[Required work]:
A complete answer lists every line of the entries below where the string "BUSY" appears.

[Records provided]:
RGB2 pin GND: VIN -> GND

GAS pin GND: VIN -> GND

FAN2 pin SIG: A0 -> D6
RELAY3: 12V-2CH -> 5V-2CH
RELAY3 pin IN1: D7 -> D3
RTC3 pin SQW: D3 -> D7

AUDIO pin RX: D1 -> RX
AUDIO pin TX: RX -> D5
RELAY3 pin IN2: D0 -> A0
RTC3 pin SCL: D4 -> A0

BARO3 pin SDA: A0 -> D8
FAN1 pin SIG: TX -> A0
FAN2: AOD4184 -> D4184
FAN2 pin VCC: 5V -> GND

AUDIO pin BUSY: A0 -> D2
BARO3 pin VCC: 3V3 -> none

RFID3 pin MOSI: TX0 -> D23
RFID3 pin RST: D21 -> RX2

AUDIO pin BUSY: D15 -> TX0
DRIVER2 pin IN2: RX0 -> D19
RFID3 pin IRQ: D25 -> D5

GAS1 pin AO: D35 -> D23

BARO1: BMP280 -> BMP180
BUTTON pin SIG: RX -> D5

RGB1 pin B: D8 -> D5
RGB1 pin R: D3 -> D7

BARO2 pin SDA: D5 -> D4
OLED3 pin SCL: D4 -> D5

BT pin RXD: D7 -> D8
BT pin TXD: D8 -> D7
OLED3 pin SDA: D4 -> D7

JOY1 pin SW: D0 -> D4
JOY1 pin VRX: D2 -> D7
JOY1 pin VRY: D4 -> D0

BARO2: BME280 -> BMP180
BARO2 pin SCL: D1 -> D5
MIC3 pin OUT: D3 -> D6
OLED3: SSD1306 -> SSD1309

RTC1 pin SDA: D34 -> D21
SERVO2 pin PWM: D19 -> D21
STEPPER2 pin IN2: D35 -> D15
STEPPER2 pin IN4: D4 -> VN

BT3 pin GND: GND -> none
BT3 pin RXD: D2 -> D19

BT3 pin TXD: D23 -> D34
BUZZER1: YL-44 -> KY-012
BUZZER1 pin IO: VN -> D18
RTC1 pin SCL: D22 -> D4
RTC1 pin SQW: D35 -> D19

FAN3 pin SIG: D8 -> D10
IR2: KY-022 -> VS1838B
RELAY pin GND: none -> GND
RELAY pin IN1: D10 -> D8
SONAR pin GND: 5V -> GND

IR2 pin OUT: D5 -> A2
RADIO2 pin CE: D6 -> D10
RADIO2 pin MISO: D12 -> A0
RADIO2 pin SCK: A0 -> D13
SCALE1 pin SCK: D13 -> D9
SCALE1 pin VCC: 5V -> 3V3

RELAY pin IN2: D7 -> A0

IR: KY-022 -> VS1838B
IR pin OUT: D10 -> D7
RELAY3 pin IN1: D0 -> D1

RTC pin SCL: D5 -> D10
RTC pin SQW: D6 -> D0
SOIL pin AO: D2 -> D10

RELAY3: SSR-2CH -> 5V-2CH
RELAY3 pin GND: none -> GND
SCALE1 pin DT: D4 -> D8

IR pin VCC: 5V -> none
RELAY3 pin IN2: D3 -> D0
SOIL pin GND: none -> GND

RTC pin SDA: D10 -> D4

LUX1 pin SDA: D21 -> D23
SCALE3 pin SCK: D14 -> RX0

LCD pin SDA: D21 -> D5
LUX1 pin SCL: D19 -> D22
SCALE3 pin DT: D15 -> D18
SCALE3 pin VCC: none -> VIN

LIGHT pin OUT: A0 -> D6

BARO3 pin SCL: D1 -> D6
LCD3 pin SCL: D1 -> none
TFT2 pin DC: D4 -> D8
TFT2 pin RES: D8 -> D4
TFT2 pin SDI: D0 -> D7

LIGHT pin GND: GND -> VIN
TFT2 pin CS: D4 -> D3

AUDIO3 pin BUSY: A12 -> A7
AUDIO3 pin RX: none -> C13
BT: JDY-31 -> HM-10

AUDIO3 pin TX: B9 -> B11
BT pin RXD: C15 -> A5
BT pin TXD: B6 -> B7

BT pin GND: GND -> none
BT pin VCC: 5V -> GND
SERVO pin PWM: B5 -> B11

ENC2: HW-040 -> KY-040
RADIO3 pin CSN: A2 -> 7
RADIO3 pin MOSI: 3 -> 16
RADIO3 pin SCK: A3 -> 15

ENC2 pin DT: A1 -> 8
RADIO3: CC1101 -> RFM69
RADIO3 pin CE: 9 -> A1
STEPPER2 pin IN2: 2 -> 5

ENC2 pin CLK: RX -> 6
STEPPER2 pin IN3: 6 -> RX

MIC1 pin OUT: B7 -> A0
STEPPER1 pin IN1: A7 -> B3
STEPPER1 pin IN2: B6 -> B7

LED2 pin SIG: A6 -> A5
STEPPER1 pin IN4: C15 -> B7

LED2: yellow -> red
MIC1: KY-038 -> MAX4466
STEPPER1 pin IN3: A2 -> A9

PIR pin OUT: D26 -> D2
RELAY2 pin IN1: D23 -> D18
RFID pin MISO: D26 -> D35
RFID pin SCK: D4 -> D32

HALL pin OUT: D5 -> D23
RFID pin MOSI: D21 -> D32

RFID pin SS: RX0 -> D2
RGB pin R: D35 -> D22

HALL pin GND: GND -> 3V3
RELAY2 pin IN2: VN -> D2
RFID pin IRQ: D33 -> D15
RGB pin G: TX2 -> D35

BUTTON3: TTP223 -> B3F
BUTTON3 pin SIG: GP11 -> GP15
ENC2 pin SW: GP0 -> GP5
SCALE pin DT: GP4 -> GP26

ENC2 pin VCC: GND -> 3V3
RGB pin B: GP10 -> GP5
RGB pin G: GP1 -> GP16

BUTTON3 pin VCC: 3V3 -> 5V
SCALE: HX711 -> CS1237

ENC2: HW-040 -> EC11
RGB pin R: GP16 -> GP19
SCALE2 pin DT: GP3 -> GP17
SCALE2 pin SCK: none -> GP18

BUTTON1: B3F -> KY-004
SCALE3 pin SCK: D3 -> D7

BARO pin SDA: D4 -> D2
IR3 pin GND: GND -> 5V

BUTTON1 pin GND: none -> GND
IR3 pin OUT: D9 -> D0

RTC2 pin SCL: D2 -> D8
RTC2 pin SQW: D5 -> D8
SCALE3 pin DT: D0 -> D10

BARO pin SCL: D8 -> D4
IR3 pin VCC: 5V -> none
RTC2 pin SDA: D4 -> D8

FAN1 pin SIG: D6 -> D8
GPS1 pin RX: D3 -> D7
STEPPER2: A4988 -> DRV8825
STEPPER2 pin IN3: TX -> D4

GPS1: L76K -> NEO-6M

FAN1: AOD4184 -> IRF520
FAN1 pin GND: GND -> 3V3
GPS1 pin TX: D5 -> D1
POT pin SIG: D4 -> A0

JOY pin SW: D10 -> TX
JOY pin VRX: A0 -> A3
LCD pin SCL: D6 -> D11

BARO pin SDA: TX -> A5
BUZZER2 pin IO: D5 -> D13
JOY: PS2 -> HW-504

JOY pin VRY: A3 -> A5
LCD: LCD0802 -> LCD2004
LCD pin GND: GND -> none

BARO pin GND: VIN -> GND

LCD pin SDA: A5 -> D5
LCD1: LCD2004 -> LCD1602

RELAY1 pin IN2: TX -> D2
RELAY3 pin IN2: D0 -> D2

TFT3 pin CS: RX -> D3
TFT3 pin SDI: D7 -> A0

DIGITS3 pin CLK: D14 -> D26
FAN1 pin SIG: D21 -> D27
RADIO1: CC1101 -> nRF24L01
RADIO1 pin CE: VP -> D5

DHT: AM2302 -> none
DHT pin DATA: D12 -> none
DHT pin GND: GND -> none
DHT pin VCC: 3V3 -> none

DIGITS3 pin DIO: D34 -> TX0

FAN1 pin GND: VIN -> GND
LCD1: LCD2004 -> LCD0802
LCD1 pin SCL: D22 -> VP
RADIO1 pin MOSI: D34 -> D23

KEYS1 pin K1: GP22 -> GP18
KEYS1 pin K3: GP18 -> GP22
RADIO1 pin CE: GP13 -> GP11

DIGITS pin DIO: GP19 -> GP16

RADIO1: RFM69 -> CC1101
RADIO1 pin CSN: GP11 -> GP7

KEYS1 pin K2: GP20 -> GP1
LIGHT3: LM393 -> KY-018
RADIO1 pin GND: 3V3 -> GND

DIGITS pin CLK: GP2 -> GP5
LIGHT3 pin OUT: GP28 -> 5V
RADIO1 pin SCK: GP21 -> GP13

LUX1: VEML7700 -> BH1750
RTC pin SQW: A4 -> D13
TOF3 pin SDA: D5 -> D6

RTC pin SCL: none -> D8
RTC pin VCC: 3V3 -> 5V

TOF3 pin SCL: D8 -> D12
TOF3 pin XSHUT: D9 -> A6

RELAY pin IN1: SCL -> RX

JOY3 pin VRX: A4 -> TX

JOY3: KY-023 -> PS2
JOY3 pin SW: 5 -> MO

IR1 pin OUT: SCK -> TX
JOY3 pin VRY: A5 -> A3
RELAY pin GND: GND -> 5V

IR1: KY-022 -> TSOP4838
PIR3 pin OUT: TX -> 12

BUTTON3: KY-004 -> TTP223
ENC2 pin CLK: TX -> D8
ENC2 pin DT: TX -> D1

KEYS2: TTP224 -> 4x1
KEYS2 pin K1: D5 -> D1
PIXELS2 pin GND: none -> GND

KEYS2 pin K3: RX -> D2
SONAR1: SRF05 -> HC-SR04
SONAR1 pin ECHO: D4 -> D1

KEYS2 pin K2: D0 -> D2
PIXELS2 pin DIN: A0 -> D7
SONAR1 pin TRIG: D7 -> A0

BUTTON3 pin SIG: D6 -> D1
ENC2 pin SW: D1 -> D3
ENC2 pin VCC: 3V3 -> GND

[Output of the exercise]:
AUDIO pin BUSY: A0 -> D2
AUDIO pin BUSY: D15 -> TX0
AUDIO3 pin BUSY: A12 -> A7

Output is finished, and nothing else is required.